***** Input data *****
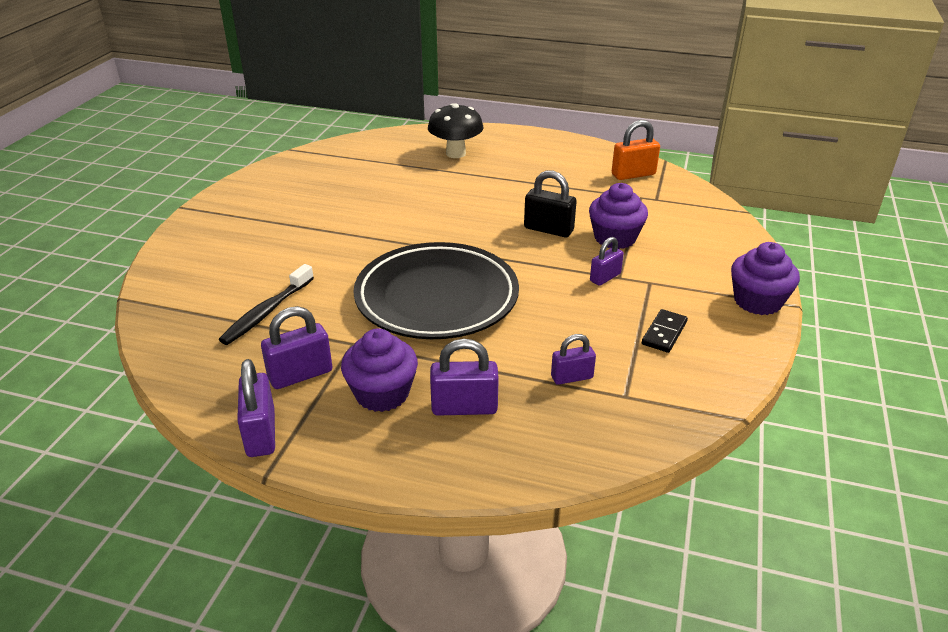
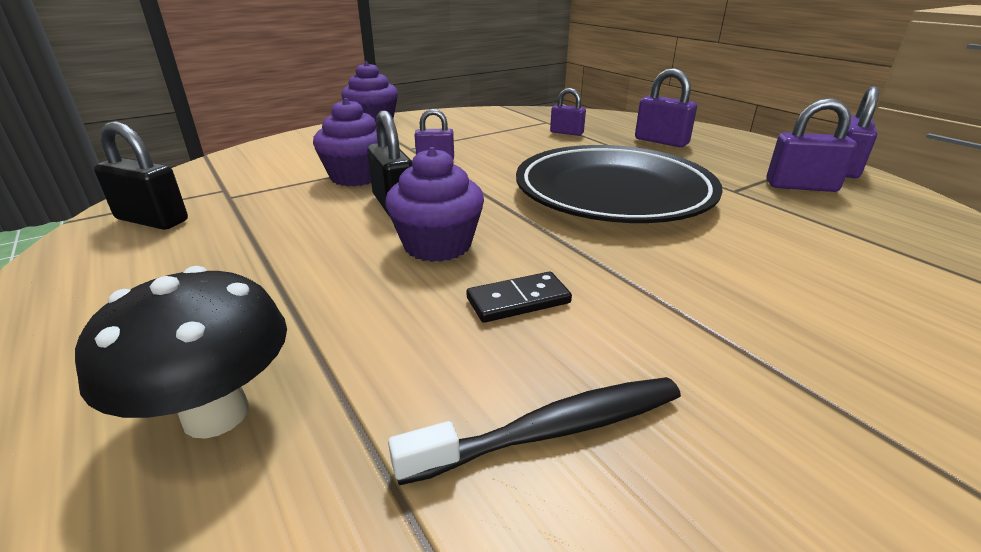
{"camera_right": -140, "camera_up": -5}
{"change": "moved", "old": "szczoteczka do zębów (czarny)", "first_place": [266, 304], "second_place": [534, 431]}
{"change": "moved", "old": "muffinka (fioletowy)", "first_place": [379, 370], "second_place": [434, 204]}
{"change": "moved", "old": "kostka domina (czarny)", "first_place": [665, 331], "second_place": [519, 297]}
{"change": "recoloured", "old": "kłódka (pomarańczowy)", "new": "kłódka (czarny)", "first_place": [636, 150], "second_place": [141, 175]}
*****
Aim of the exercise:
Pick every line containing the word "moved" out of the material, and copy those lines.

Exercise result:
{"change": "moved", "old": "szczoteczka do zębów (czarny)", "first_place": [266, 304], "second_place": [534, 431]}
{"change": "moved", "old": "muffinka (fioletowy)", "first_place": [379, 370], "second_place": [434, 204]}
{"change": "moved", "old": "kostka domina (czarny)", "first_place": [665, 331], "second_place": [519, 297]}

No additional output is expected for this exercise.